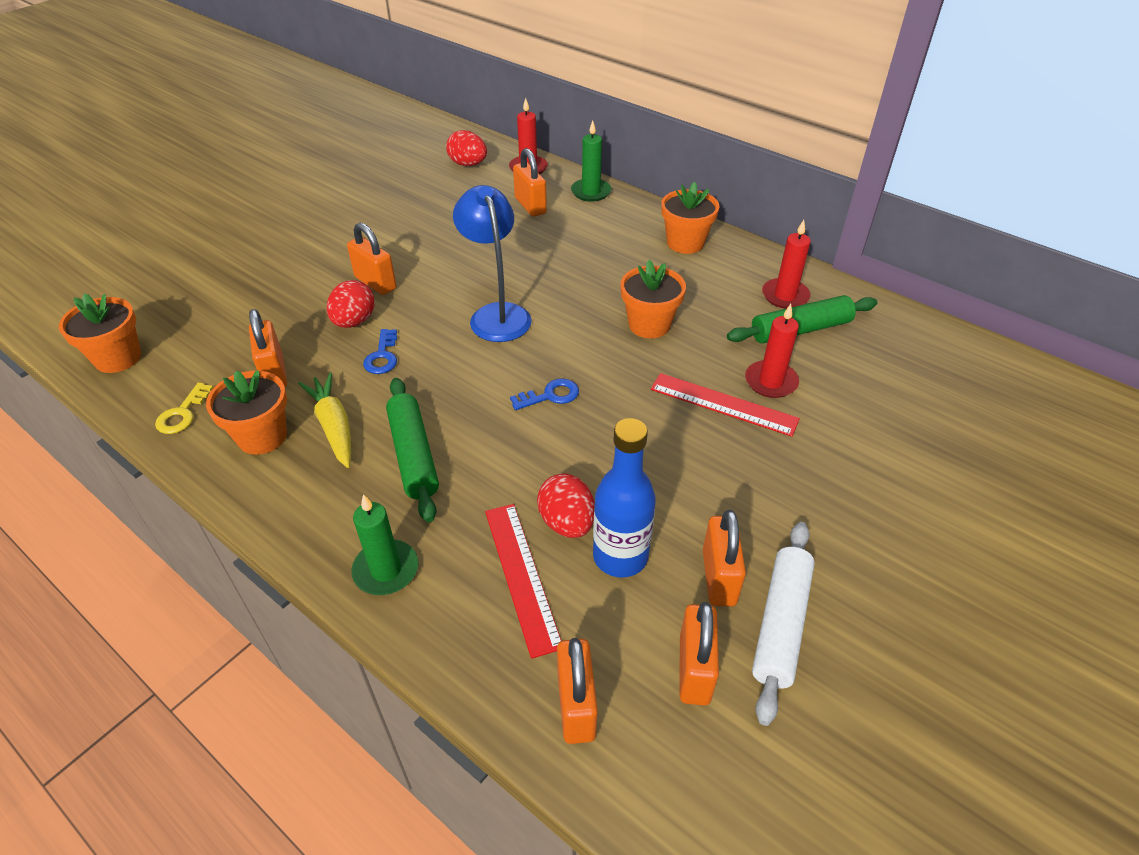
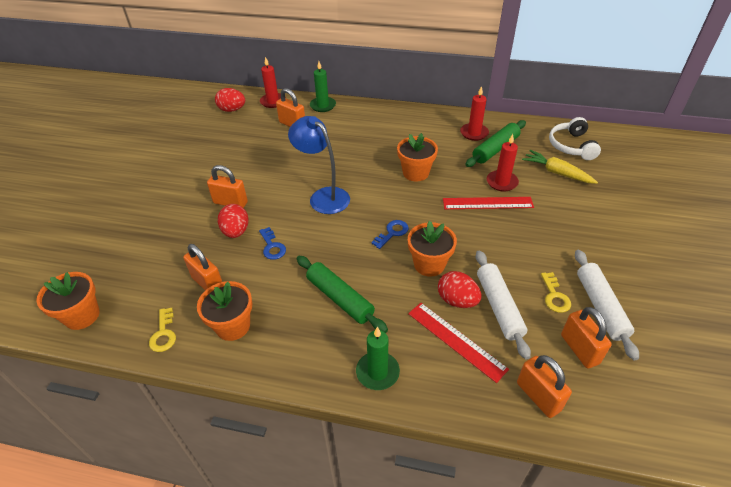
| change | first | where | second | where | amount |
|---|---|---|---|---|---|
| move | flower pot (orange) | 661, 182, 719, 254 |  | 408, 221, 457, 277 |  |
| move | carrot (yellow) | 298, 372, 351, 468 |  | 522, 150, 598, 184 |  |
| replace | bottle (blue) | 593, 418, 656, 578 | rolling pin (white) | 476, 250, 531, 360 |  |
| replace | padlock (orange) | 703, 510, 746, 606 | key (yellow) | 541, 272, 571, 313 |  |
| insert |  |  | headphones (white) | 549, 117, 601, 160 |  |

══════

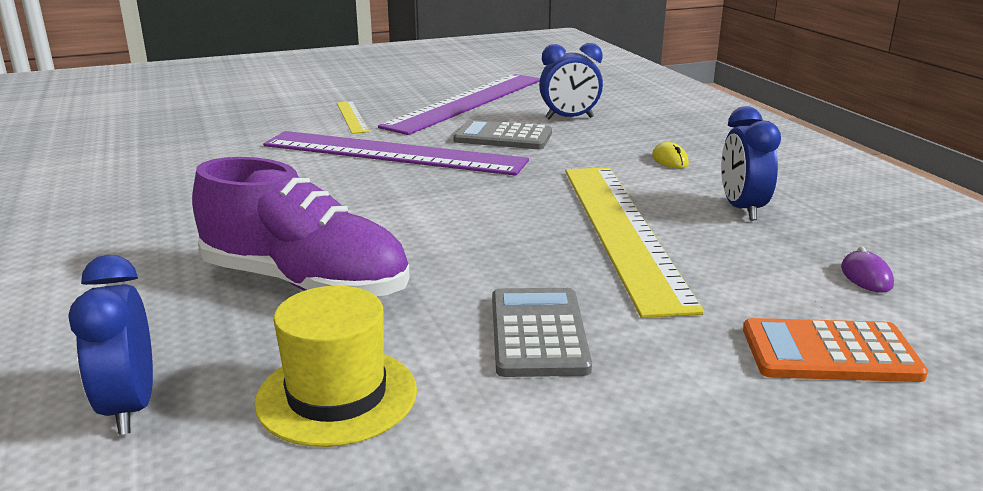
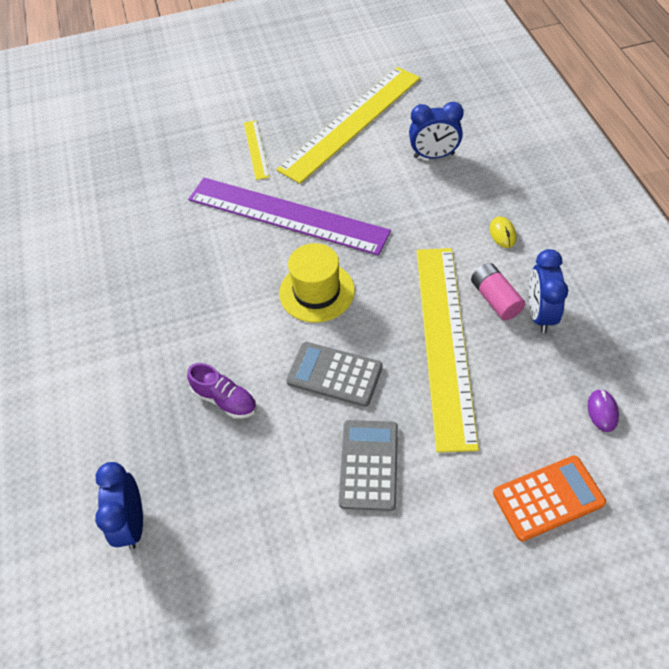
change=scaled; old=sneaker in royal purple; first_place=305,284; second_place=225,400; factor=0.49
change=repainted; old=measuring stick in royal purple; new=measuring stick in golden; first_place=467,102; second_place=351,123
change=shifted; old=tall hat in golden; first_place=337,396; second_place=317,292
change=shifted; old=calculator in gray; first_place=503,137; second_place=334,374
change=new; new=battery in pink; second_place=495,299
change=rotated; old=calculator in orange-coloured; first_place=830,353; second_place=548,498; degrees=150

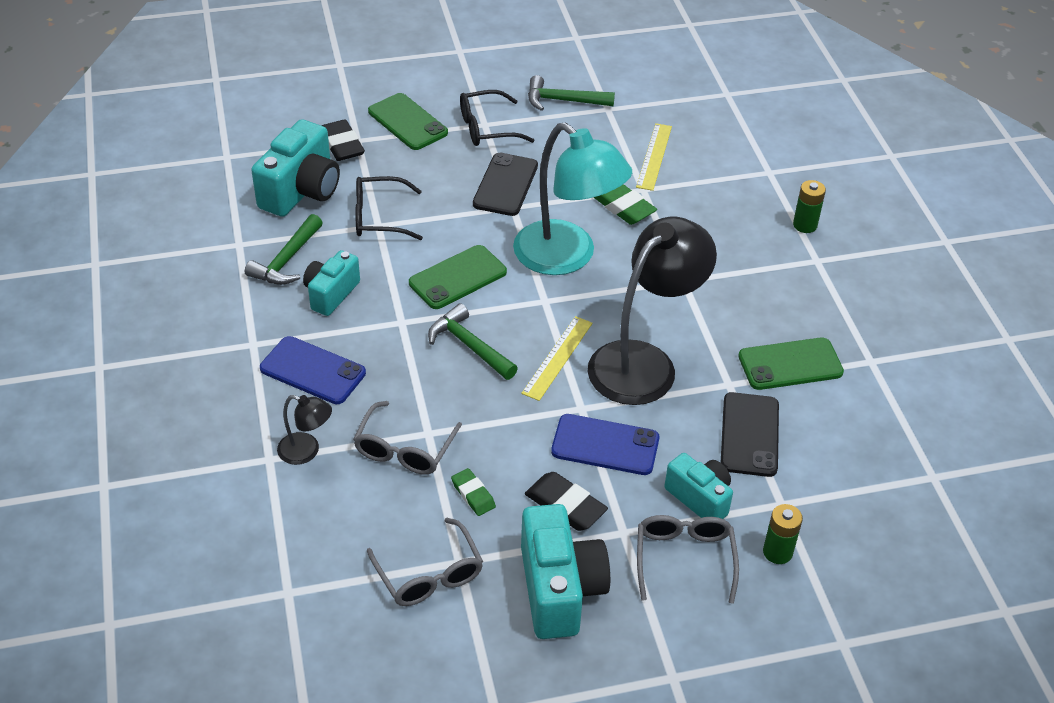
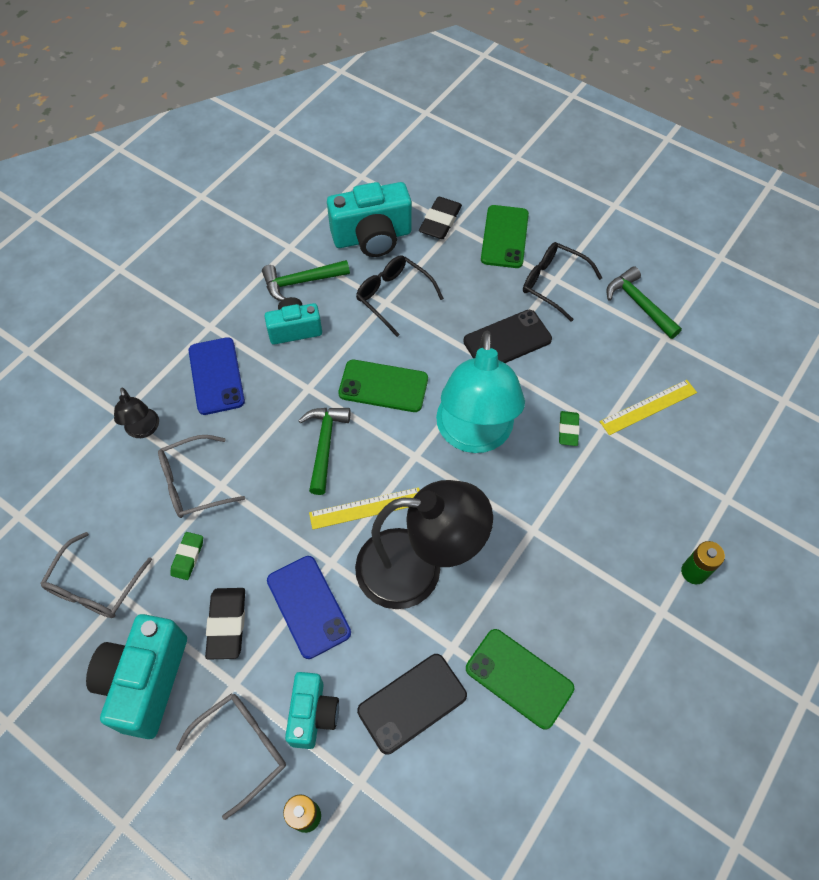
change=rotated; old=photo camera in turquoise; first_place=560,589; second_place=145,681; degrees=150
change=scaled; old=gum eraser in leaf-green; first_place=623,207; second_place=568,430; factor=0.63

══════

WHAT NEEDS TO BE DONE: Everything above from the line with "change=scaled; old=sneaker in" to the line with "change=shifted; old=tall hat", both included, must be repeated exactly, and nothing outside that range.

ANSWER BELOW:
change=scaled; old=sneaker in royal purple; first_place=305,284; second_place=225,400; factor=0.49
change=repainted; old=measuring stick in royal purple; new=measuring stick in golden; first_place=467,102; second_place=351,123
change=shifted; old=tall hat in golden; first_place=337,396; second_place=317,292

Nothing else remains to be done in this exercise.